▸ Problem details: What is needed is an exact transcription of the line containing "R8: none -> 100 (VX, VX2)" and every line after it through the end of the entries below, with no pictures.

▸ Exercise data:

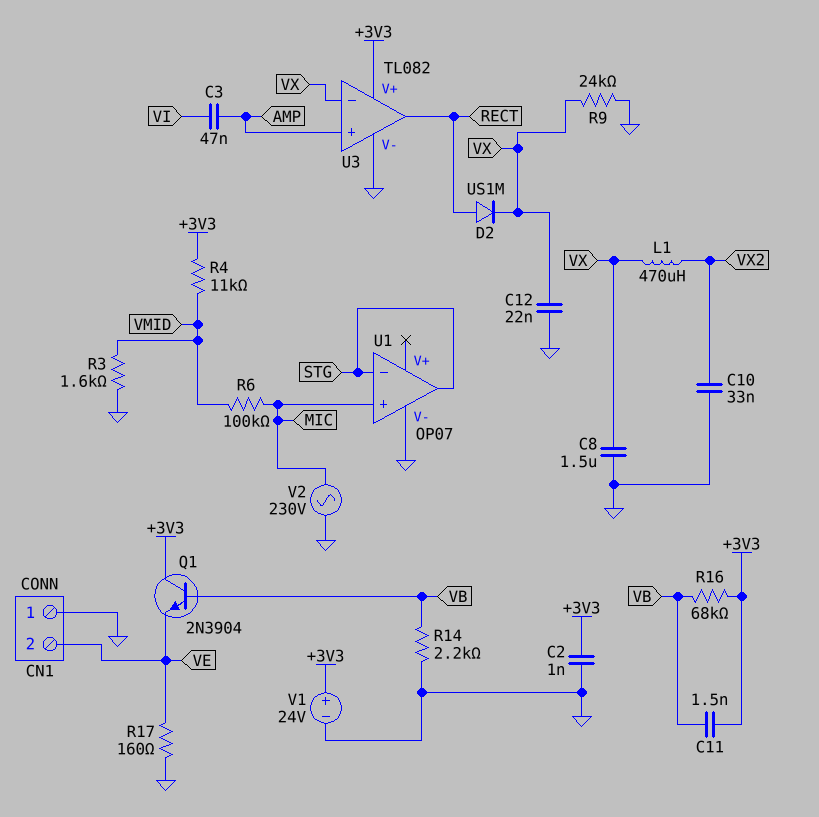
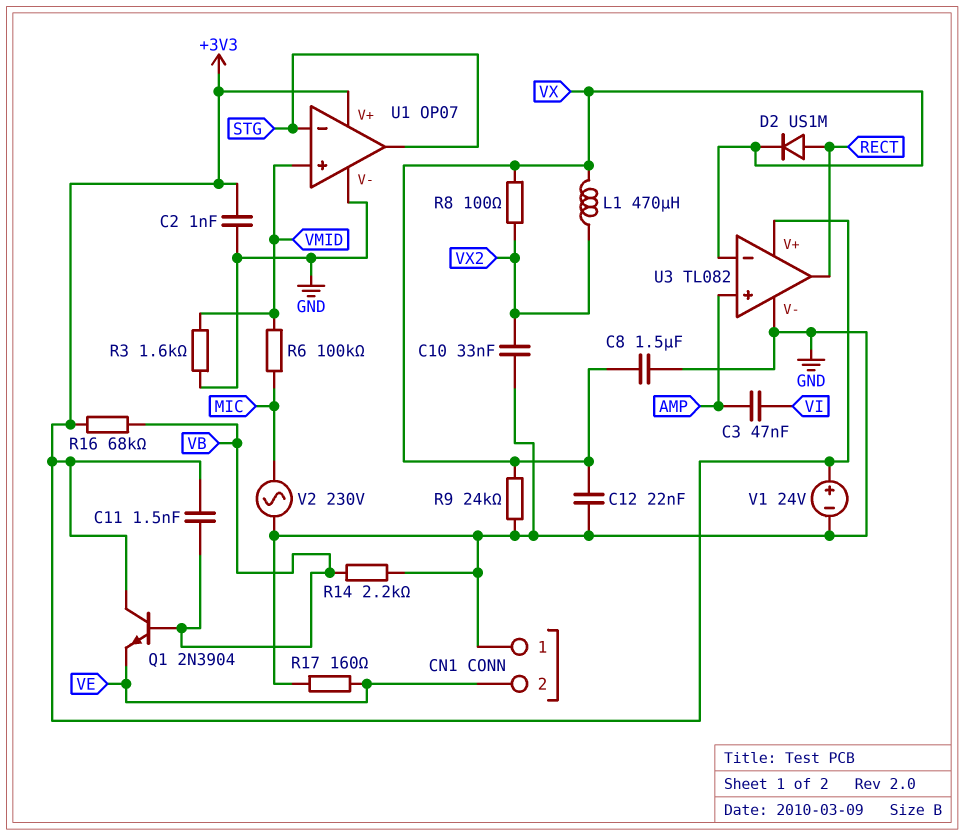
R4: 11k (+3V3, VMID) -> none
R8: none -> 100 (VX, VX2)
U1 pin V+: none -> +3V3
U1 pin in+: MIC -> VMID

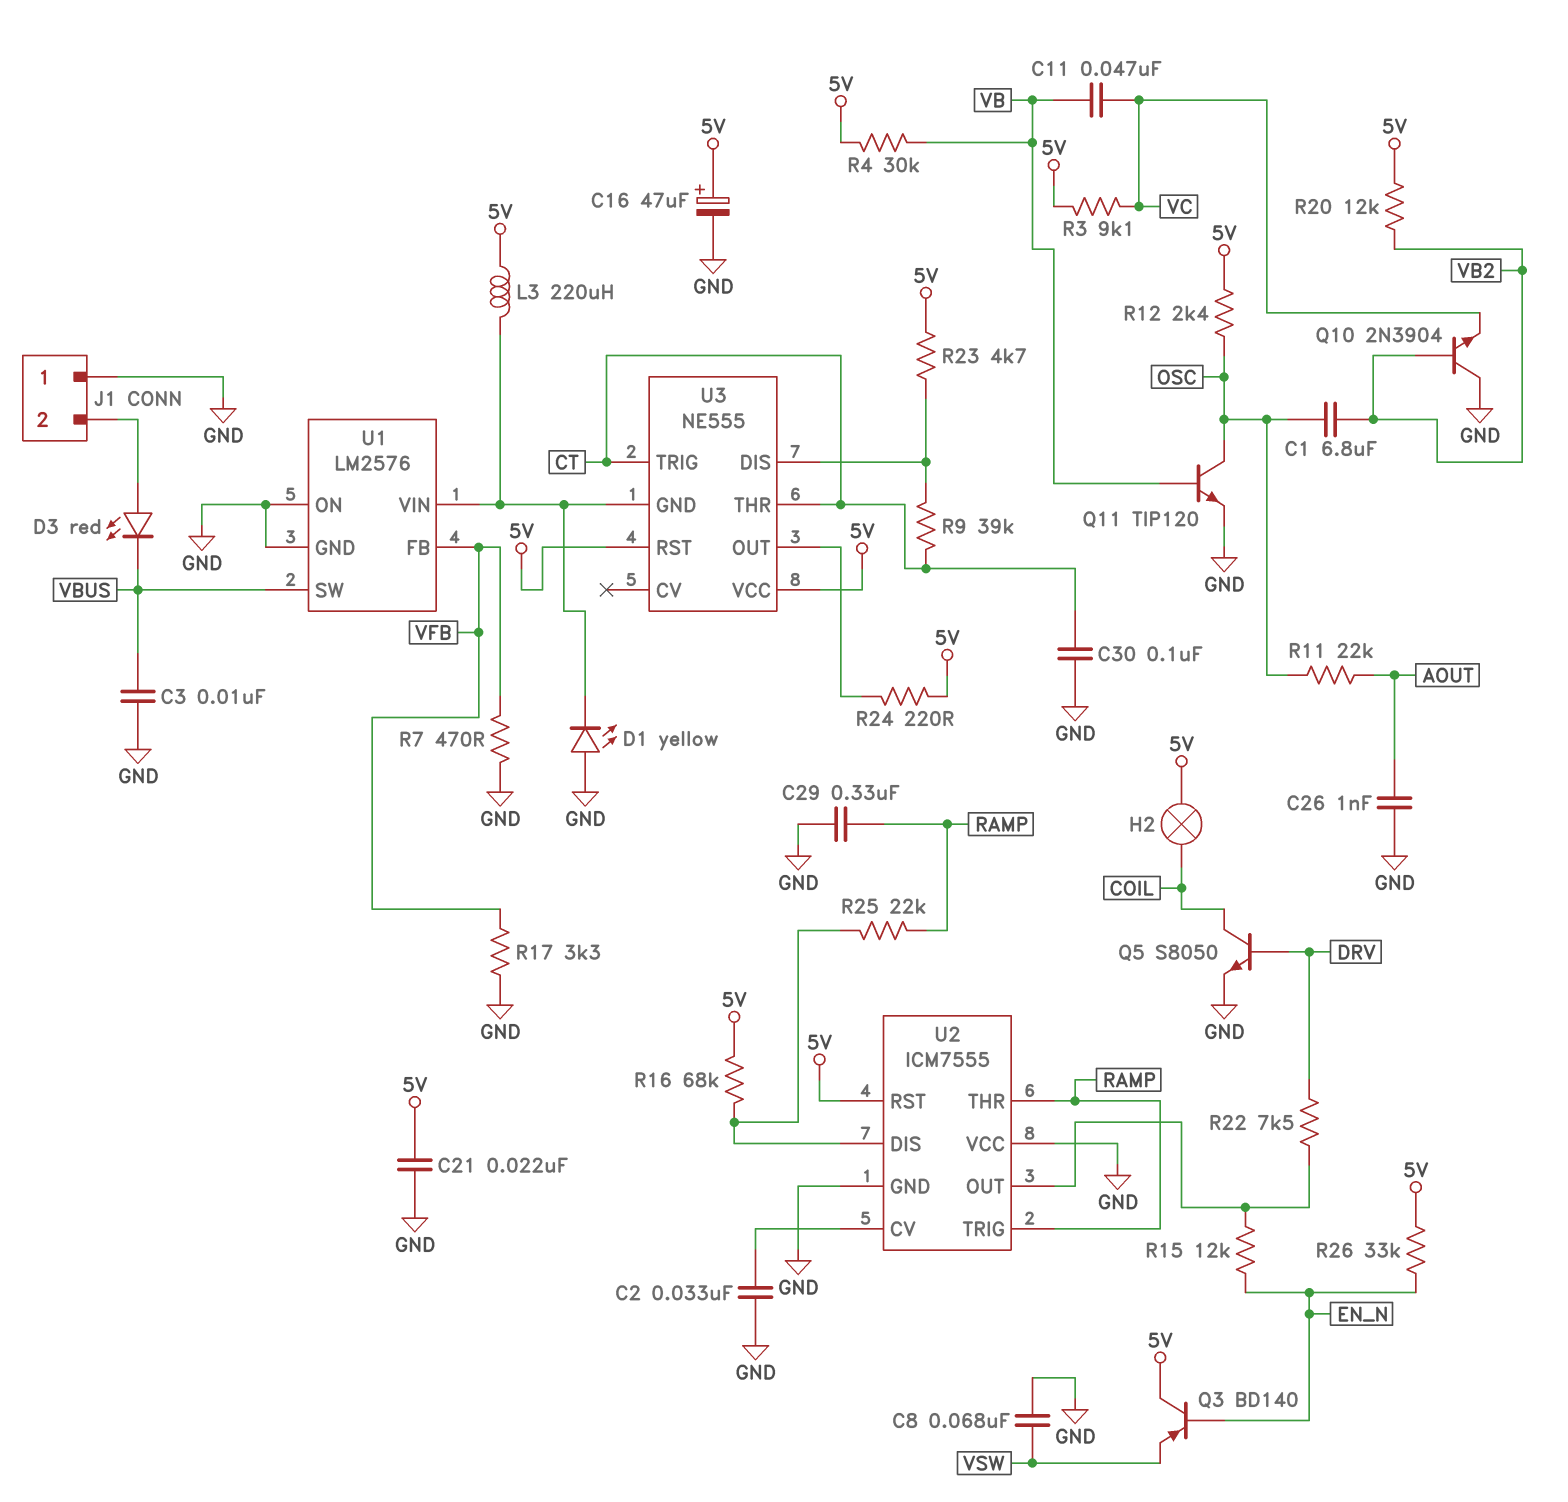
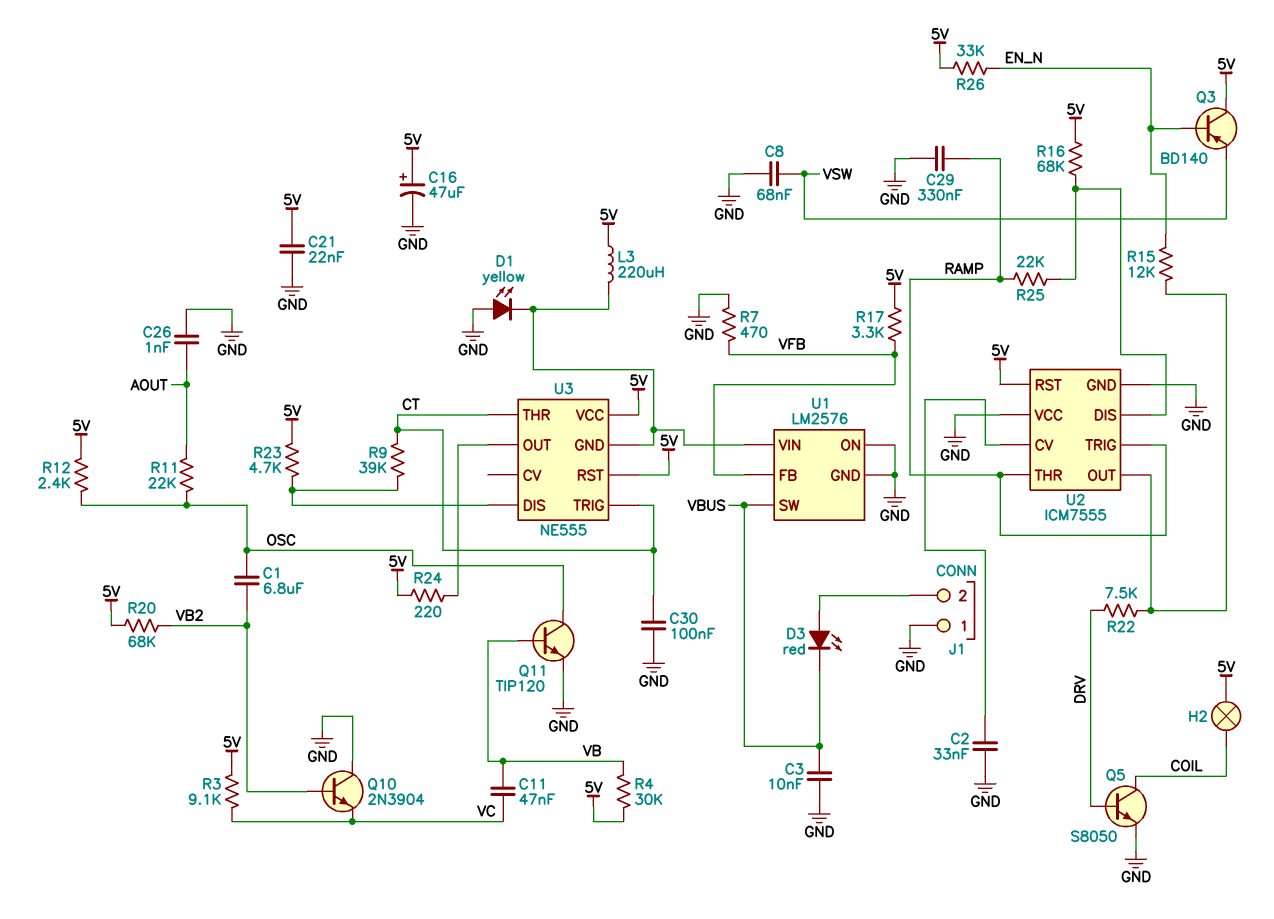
R17: 3.3k (GND, VFB) -> 3.3k (5V, VFB)
R20: 12k (5V, VB2) -> 68k (5V, VB2)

▸ Answer to the exercise:
R8: none -> 100 (VX, VX2)
U1 pin V+: none -> +3V3
U1 pin in+: MIC -> VMID

R17: 3.3k (GND, VFB) -> 3.3k (5V, VFB)
R20: 12k (5V, VB2) -> 68k (5V, VB2)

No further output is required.